= Directions =
Begin at the line containing "pachołek [żółty] (1st from left) top left" in the data below and go on through the line containing "nożyczki [czerwony] (2nd", repeating each line exactly; include both ends and no other line.

= The data =
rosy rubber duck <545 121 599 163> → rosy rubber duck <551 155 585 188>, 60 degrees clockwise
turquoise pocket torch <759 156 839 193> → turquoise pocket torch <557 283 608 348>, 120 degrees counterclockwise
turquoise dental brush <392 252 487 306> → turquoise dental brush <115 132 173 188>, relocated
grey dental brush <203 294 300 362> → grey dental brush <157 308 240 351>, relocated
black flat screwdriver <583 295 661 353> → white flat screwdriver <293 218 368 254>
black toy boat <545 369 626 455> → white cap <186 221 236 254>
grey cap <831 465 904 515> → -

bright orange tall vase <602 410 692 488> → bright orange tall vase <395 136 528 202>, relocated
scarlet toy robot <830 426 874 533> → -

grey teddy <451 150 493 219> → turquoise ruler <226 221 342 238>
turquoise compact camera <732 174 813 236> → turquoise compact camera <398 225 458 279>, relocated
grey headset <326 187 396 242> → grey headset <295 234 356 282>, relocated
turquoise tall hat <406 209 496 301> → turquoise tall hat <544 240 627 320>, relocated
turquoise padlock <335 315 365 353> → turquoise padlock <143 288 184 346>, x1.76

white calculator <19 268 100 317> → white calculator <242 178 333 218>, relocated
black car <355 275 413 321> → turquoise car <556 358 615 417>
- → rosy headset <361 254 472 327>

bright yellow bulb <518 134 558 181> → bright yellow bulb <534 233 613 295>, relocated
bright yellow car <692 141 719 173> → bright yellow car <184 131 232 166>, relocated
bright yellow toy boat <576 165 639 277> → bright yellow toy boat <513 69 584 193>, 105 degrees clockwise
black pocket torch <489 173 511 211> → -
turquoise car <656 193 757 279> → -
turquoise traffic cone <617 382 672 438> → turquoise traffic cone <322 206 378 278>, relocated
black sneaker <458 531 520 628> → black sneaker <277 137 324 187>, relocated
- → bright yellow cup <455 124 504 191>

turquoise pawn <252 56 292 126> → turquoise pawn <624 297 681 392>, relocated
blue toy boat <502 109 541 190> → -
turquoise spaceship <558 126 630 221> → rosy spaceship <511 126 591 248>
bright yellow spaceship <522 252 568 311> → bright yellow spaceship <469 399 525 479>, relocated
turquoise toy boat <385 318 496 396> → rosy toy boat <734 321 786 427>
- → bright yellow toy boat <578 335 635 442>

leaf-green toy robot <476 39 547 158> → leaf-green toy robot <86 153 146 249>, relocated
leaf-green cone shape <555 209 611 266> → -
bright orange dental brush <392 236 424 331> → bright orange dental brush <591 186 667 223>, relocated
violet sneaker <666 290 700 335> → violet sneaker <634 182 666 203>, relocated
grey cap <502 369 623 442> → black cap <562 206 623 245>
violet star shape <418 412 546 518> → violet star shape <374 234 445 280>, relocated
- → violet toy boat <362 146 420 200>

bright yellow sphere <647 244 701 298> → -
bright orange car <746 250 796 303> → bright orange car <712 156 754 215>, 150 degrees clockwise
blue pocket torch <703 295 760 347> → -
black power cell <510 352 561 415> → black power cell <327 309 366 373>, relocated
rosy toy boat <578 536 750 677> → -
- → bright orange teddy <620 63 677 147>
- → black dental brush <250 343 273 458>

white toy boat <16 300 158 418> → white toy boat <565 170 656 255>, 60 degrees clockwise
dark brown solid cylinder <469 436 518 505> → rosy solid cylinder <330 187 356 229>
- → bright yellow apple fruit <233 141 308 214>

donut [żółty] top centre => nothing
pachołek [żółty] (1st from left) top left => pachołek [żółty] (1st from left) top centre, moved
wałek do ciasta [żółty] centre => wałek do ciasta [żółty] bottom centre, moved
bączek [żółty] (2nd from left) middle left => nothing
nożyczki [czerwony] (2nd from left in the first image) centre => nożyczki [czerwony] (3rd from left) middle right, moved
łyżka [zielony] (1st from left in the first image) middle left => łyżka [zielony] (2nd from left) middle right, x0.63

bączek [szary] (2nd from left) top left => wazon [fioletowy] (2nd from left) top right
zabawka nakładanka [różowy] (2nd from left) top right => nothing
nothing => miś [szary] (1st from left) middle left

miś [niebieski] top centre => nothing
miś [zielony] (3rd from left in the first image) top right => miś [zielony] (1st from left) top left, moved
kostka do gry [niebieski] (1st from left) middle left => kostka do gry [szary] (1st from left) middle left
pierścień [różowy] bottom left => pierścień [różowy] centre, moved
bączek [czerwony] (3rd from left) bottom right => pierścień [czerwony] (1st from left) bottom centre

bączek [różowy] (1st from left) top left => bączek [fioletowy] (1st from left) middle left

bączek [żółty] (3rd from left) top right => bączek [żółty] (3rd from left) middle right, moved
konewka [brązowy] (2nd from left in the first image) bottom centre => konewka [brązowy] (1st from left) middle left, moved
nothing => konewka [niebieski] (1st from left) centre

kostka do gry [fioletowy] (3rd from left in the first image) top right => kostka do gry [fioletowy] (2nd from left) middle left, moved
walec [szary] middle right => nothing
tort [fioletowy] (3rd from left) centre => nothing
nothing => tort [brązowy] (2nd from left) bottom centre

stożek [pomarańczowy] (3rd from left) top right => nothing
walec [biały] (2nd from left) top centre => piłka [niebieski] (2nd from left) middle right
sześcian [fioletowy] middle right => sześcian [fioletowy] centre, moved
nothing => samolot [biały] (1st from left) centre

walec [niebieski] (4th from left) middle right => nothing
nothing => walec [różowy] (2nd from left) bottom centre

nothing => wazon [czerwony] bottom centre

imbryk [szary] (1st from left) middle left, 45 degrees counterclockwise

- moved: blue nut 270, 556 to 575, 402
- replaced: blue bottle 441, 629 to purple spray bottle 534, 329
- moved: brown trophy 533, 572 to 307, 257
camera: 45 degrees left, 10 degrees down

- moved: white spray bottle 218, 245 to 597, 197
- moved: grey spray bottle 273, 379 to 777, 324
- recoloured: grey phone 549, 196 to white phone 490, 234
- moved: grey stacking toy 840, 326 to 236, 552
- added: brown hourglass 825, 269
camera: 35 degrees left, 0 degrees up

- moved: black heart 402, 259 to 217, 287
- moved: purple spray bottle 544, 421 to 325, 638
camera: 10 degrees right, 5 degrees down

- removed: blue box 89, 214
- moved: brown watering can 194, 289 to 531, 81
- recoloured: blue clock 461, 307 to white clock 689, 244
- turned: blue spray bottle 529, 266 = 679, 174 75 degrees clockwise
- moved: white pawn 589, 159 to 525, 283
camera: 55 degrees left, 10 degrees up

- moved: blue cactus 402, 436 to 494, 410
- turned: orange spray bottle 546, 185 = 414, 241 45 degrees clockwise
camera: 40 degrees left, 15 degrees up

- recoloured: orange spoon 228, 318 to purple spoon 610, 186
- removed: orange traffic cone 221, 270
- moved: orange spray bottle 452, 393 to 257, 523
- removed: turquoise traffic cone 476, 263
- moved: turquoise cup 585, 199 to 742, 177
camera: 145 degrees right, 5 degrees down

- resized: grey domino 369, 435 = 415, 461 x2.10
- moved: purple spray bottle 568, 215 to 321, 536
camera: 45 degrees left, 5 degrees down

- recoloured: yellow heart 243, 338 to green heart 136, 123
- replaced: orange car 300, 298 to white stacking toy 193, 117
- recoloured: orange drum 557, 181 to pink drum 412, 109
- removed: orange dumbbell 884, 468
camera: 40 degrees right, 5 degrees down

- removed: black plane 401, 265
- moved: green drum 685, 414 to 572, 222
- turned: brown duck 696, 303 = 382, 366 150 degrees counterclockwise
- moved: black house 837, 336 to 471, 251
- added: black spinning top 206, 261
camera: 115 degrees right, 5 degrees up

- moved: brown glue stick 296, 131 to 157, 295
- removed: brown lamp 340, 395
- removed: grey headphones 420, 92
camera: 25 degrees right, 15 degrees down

= Solution to the problem =
pachołek [żółty] (1st from left) top left => pachołek [żółty] (1st from left) top centre, moved
wałek do ciasta [żółty] centre => wałek do ciasta [żółty] bottom centre, moved
bączek [żółty] (2nd from left) middle left => nothing
nożyczki [czerwony] (2nd from left in the first image) centre => nożyczki [czerwony] (3rd from left) middle right, moved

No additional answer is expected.